:: What is being asked ::
Can you transcribe every entry word for word, skipping the images?

:: Supplied records ::
________________________

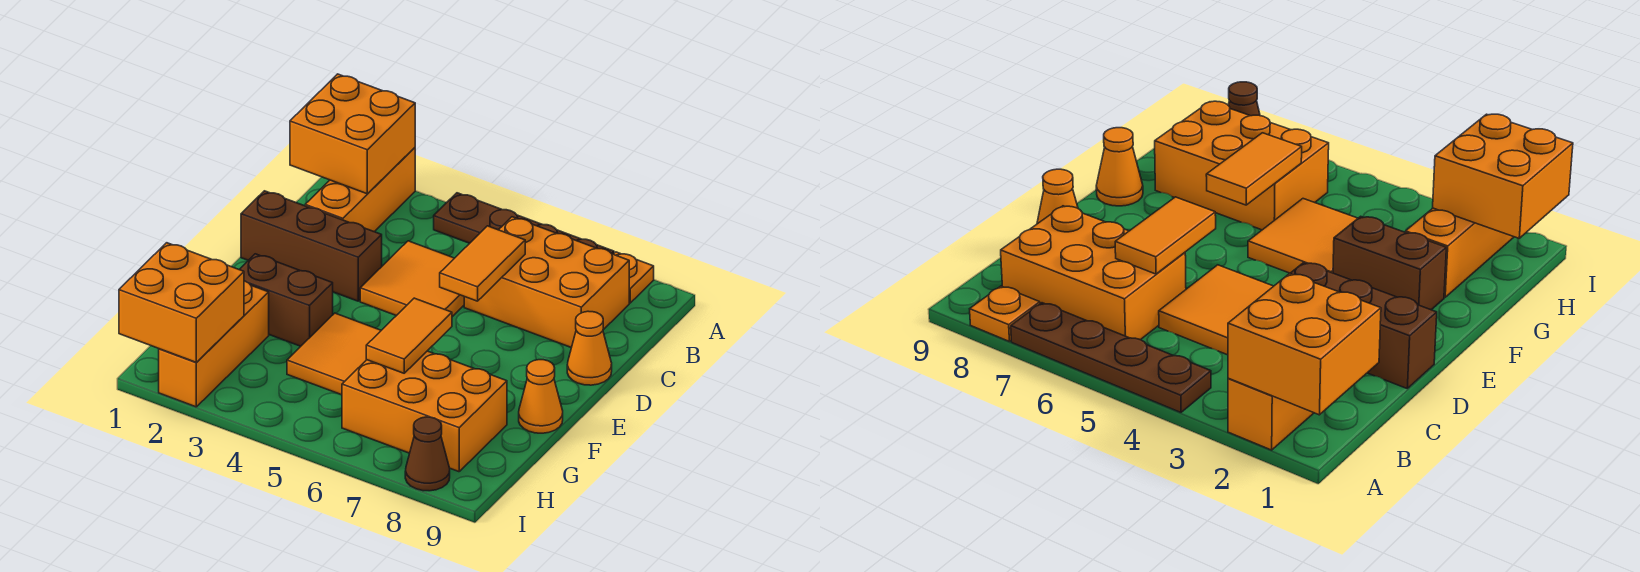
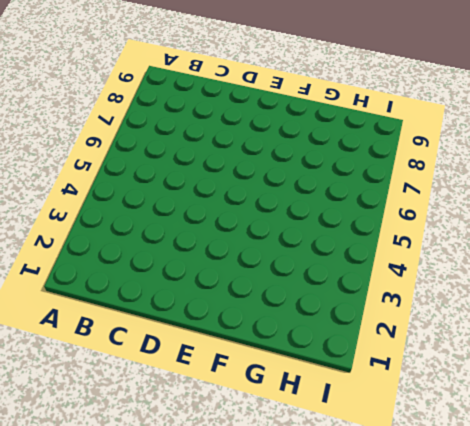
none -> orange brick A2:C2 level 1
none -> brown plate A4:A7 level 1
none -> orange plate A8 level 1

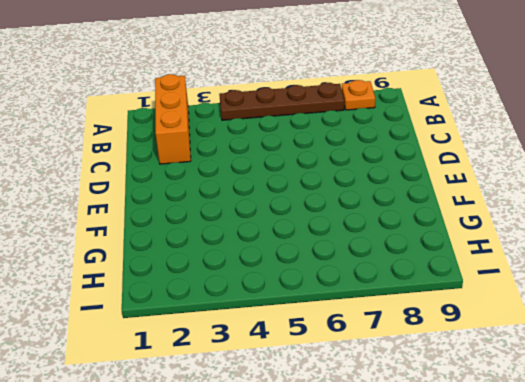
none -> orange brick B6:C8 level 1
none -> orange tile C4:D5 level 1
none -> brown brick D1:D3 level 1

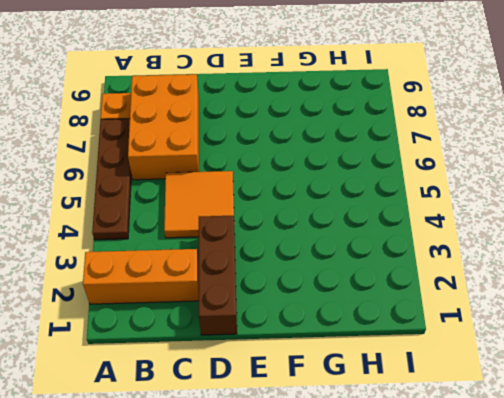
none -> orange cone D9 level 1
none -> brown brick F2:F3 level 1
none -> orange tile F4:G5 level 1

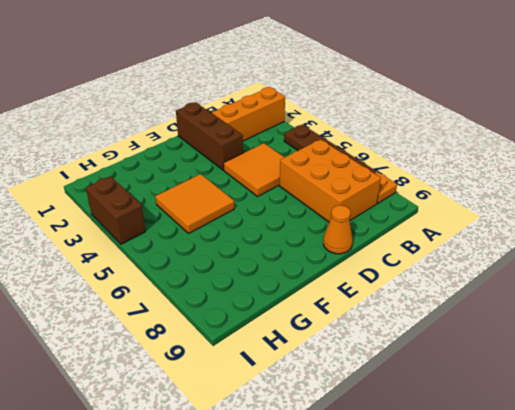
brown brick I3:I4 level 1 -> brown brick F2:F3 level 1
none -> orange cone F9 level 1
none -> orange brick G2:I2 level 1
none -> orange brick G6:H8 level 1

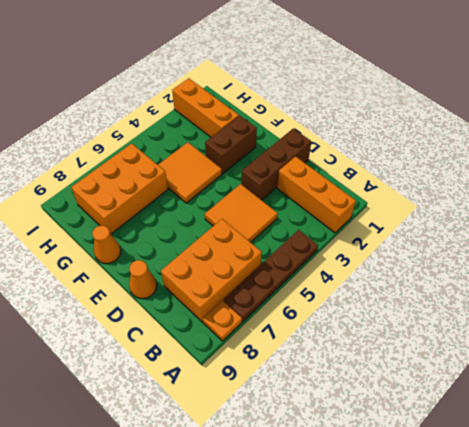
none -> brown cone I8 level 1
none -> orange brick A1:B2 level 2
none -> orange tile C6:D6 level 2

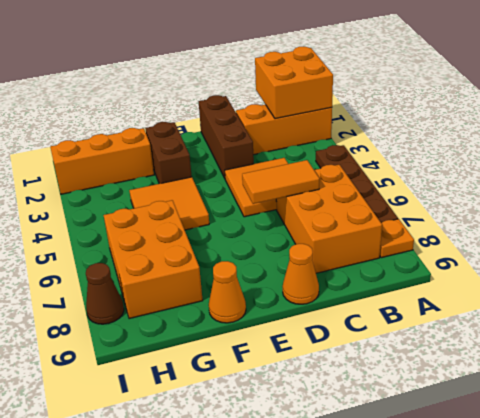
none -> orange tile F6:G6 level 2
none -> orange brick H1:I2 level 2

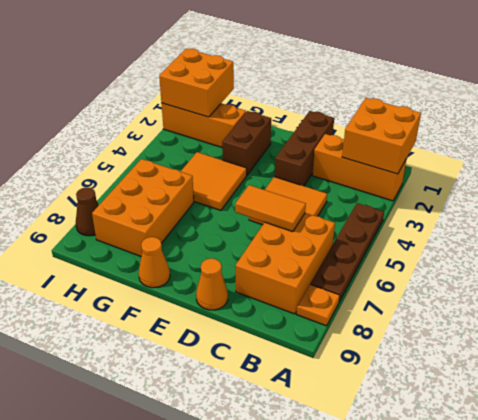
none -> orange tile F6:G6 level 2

________________________

:: The answer ::
none -> orange brick A2:C2 level 1
none -> brown plate A4:A7 level 1
none -> orange plate A8 level 1

none -> orange brick B6:C8 level 1
none -> orange tile C4:D5 level 1
none -> brown brick D1:D3 level 1

none -> orange cone D9 level 1
none -> brown brick F2:F3 level 1
none -> orange tile F4:G5 level 1

brown brick I3:I4 level 1 -> brown brick F2:F3 level 1
none -> orange cone F9 level 1
none -> orange brick G2:I2 level 1
none -> orange brick G6:H8 level 1

none -> brown cone I8 level 1
none -> orange brick A1:B2 level 2
none -> orange tile C6:D6 level 2

none -> orange tile F6:G6 level 2
none -> orange brick H1:I2 level 2

none -> orange tile F6:G6 level 2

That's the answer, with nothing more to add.